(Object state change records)
◆ ◆ ◆ ◆ ◆ ◆ ◆
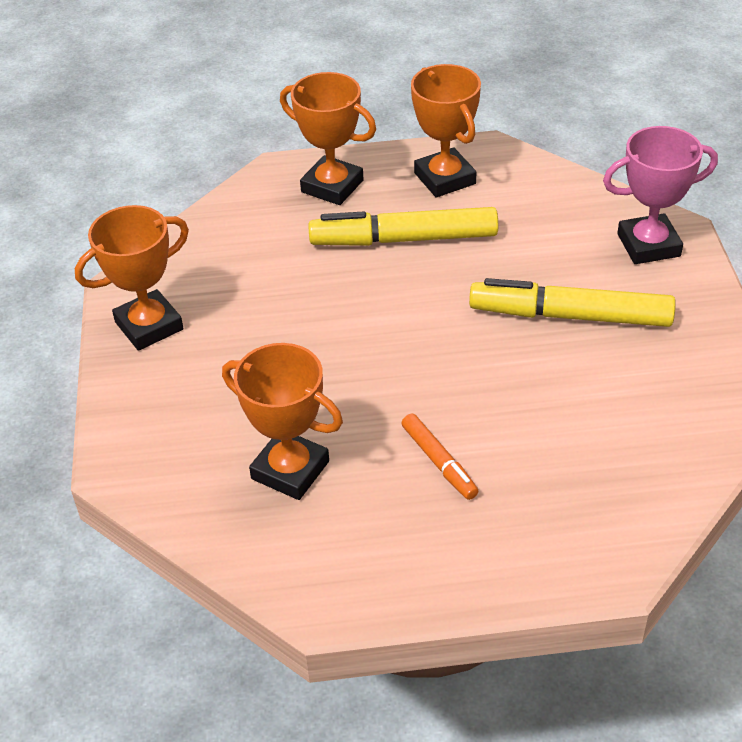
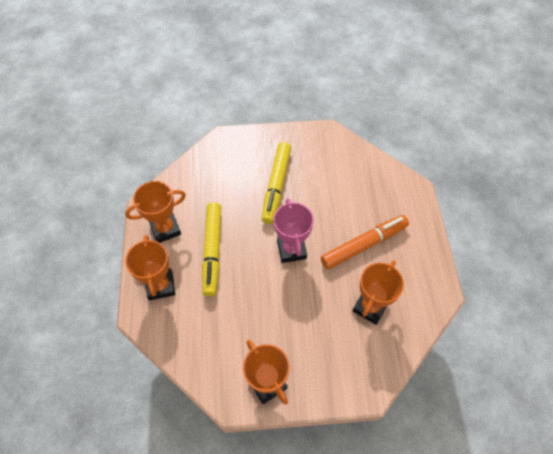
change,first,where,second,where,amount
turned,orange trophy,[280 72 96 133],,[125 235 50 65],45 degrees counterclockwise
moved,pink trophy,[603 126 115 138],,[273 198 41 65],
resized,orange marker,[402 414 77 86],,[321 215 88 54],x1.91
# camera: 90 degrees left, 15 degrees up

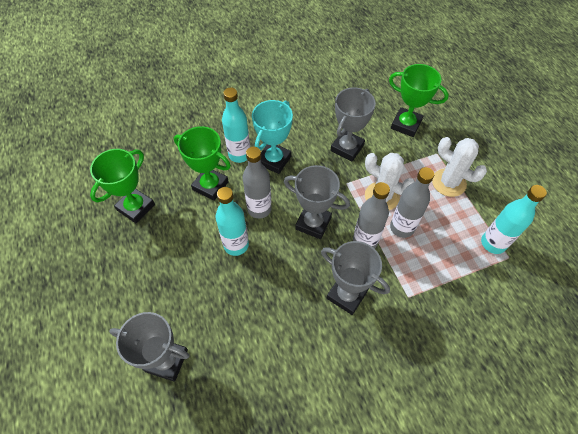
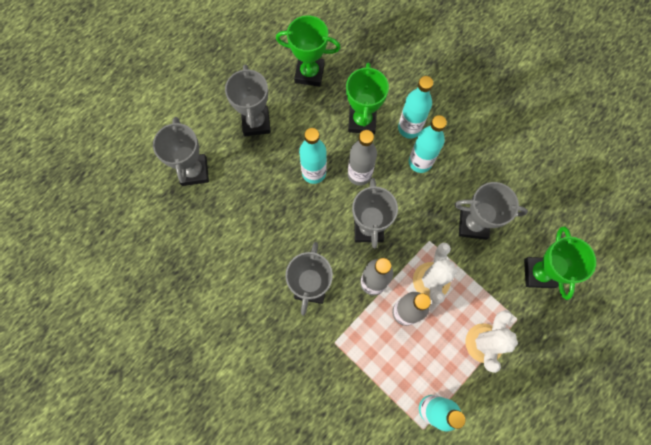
change,first,where,second,where,amount
added,,,grey trophy,[225 64 46 72],
replaced,turquoise trophy,[252 100 41 74],turquoise bottle,[409 115 38 58],
# camera: 65 degrees right, 15 degrees up

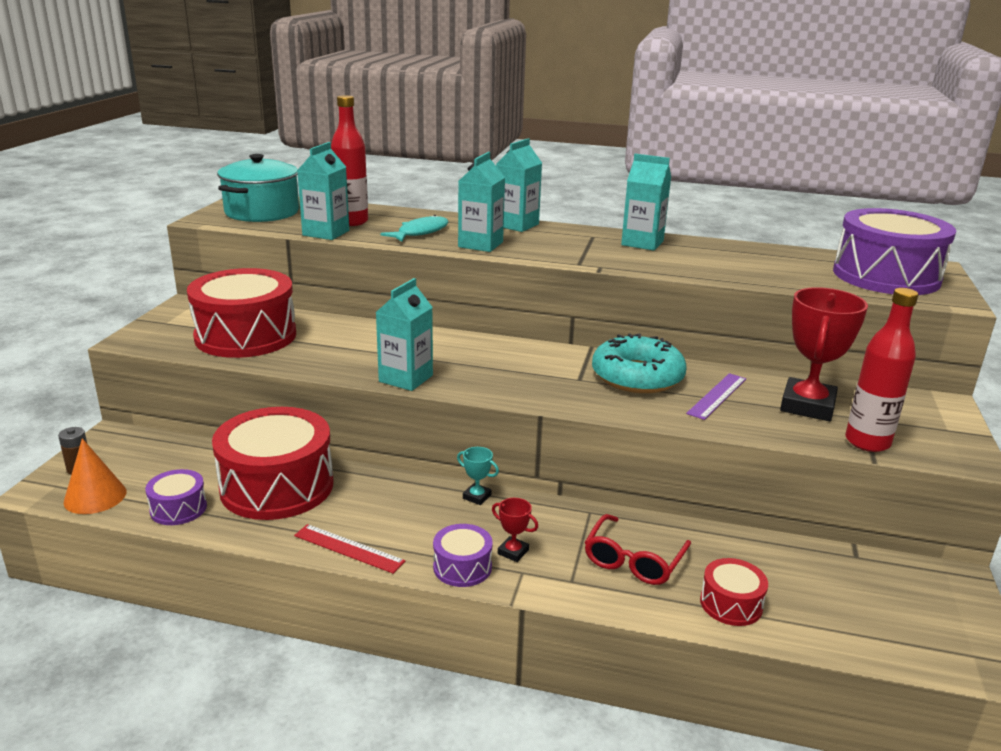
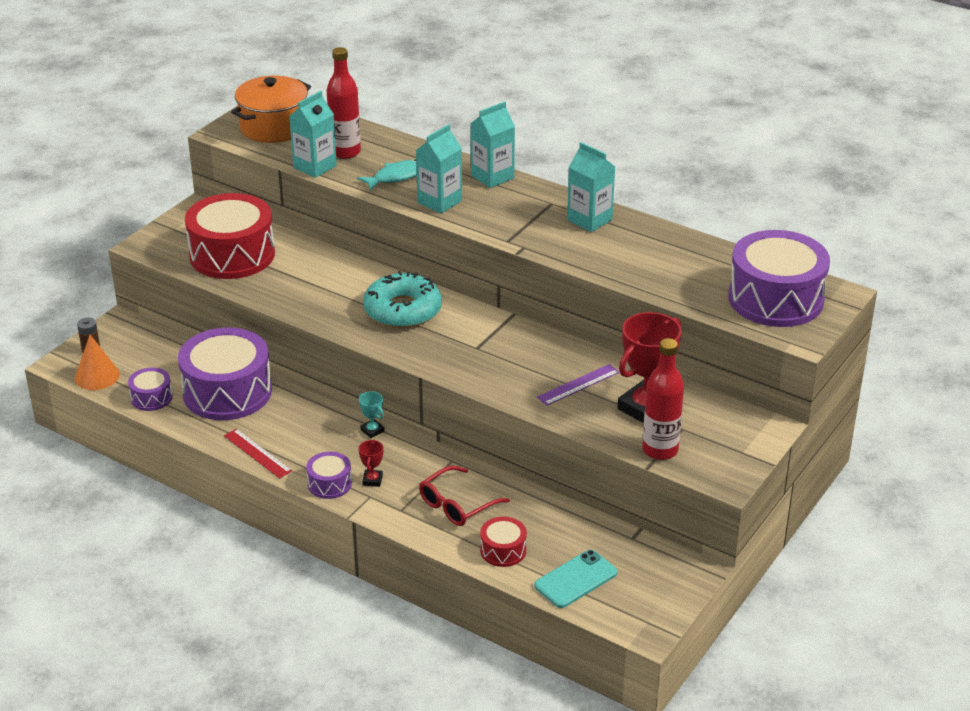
change,first,where,second,where,amount
recoloured,red drum,[212 407 121 113],purple drum,[178 327 94 93],
recoloured,turquoise pot,[217 154 82 68],orange pot,[231 76 80 67],
turned,red trophy,[492 498 46 64],,[359 439 25 48],45 degrees clockwise
moved,turquoise donut,[592 334 95 59],,[363 271 79 57],
added,,,turquoise phone,[534 550 84 58],
removed,turquoise carton,[375 278 58 113],,,
# camera: 20 degrees right, 10 degrees up

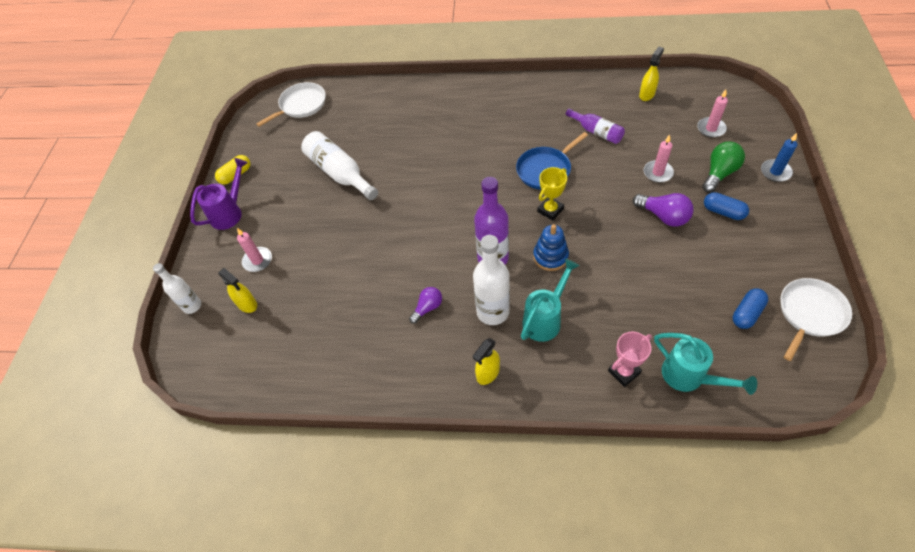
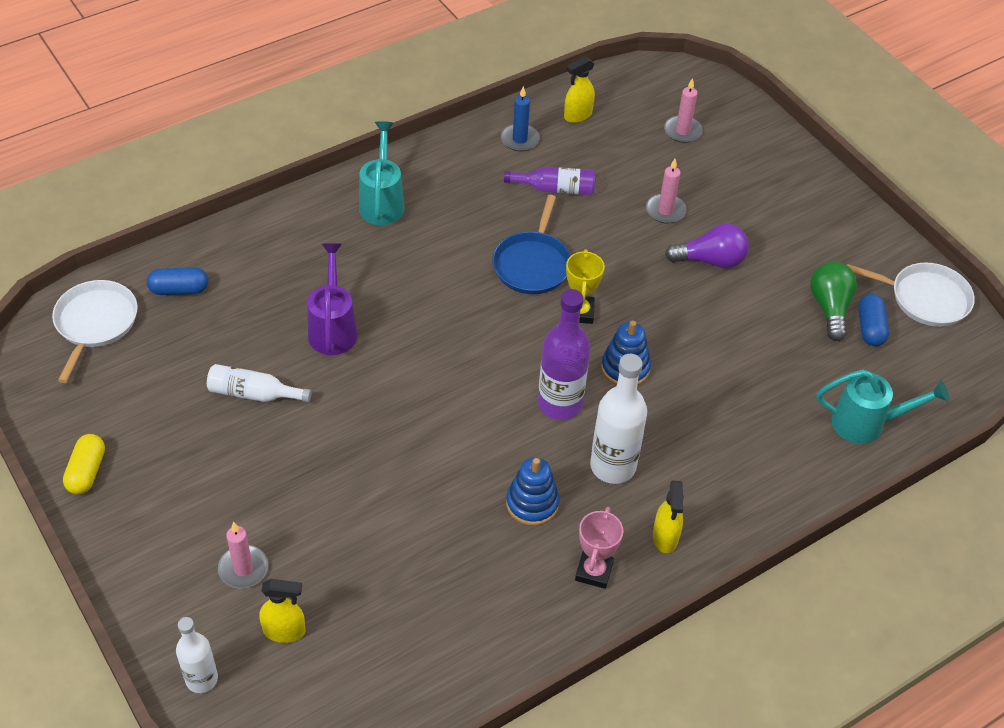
change,first,where,second,where,amount
moved,blue capsule,[704 192 45 28],,[147 267 61 28],
resized,white bottle,[301 131 77 69],,[207 364 105 38],x0.62
moved,purple watering can,[190 158 58 72],,[307 243 51 112],
moved,turquoise watering can,[521 259 59 83],,[359 121 46 104],
moved,blue candle,[761 133 36 49],,[501 86 39 65],
replaced,purple light bulb,[409 287 33 37],blue stacking toy,[506 457 53 69],
turned,yellow spray bottle,[639 47 25 54],,[564 57 31 66],120 degrees counterclockwise
moved,pink trophy,[608 332 44 55],,[575 507 49 82],
moved,green light bulb,[702 141 43 52],,[810 262 47 79],
turned,white pan,[781 278 71 83],,[847 262 128 65],105 degrees clockwise
# camera: 45 degrees left, 5 degrees down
◆ ◆ ◆ ◆ ◆ ◆ ◆
## WORK INSTRUCTION:
Copy out the entries verbatim and leave the images out.

## ANSWER TO THE PROBLEM:
change,first,where,second,where,amount
turned,orange trophy,[280 72 96 133],,[125 235 50 65],45 degrees counterclockwise
moved,pink trophy,[603 126 115 138],,[273 198 41 65],
resized,orange marker,[402 414 77 86],,[321 215 88 54],x1.91
# camera: 90 degrees left, 15 degrees up

change,first,where,second,where,amount
added,,,grey trophy,[225 64 46 72],
replaced,turquoise trophy,[252 100 41 74],turquoise bottle,[409 115 38 58],
# camera: 65 degrees right, 15 degrees up

change,first,where,second,where,amount
recoloured,red drum,[212 407 121 113],purple drum,[178 327 94 93],
recoloured,turquoise pot,[217 154 82 68],orange pot,[231 76 80 67],
turned,red trophy,[492 498 46 64],,[359 439 25 48],45 degrees clockwise
moved,turquoise donut,[592 334 95 59],,[363 271 79 57],
added,,,turquoise phone,[534 550 84 58],
removed,turquoise carton,[375 278 58 113],,,
# camera: 20 degrees right, 10 degrees up

change,first,where,second,where,amount
moved,blue capsule,[704 192 45 28],,[147 267 61 28],
resized,white bottle,[301 131 77 69],,[207 364 105 38],x0.62
moved,purple watering can,[190 158 58 72],,[307 243 51 112],
moved,turquoise watering can,[521 259 59 83],,[359 121 46 104],
moved,blue candle,[761 133 36 49],,[501 86 39 65],
replaced,purple light bulb,[409 287 33 37],blue stacking toy,[506 457 53 69],
turned,yellow spray bottle,[639 47 25 54],,[564 57 31 66],120 degrees counterclockwise
moved,pink trophy,[608 332 44 55],,[575 507 49 82],
moved,green light bulb,[702 141 43 52],,[810 262 47 79],
turned,white pan,[781 278 71 83],,[847 262 128 65],105 degrees clockwise
# camera: 45 degrees left, 5 degrees down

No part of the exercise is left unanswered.